======== Data segment

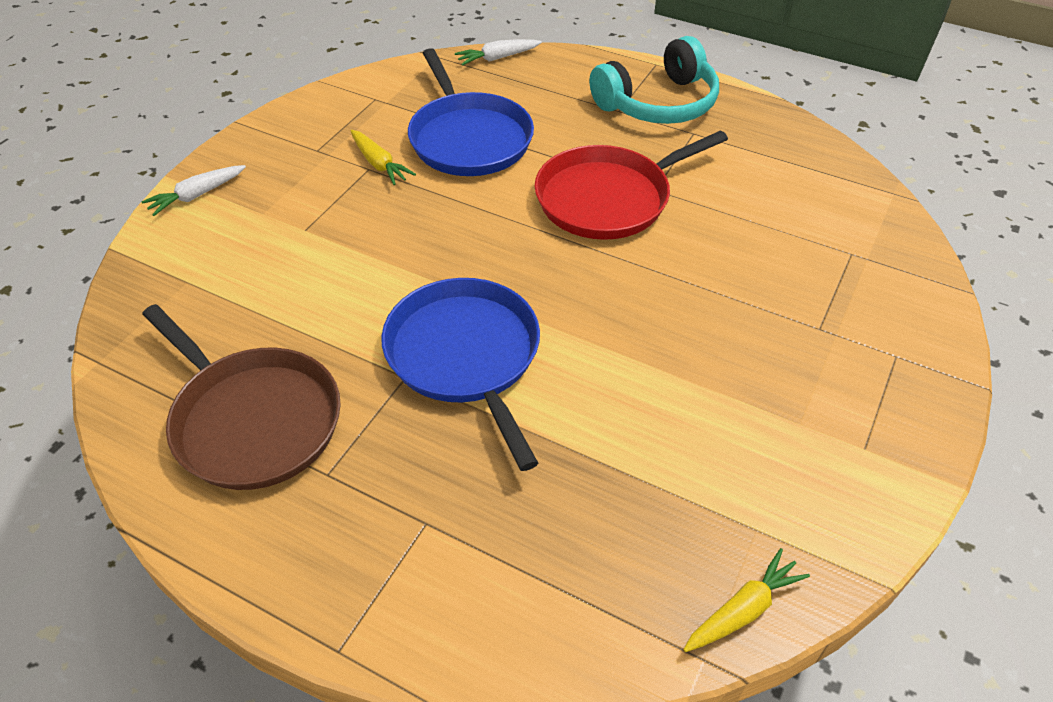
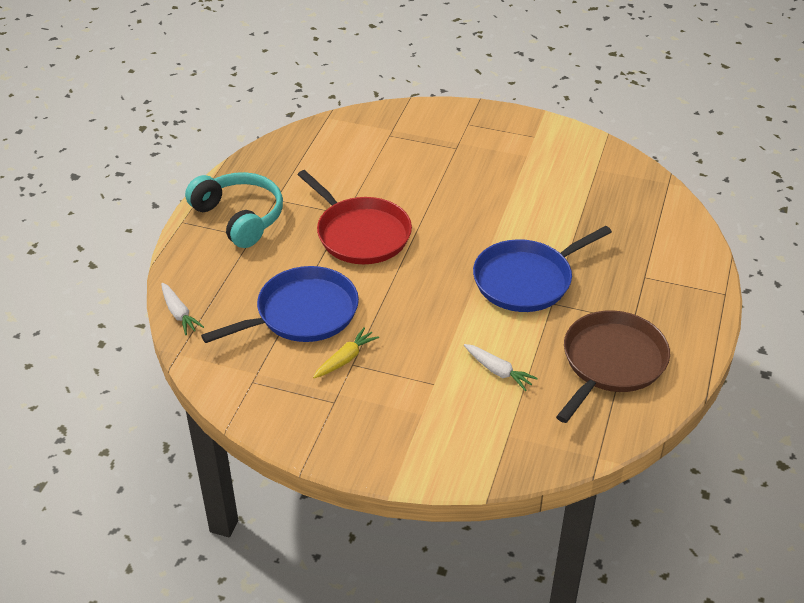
camera: 100 degrees left, 5 degrees down
(197, 195) = (411, 463): white carrot -> white carrot (498, 371)
(743, 609) = (640, 172): yellow carrot -> none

================

▶ Problem description:
The data above is to be printed exactly, all of it, except for the pictures.

▶ Task result:
camera: 100 degrees left, 5 degrees down
(197, 195) = (411, 463): white carrot -> white carrot (498, 371)
(743, 609) = (640, 172): yellow carrot -> none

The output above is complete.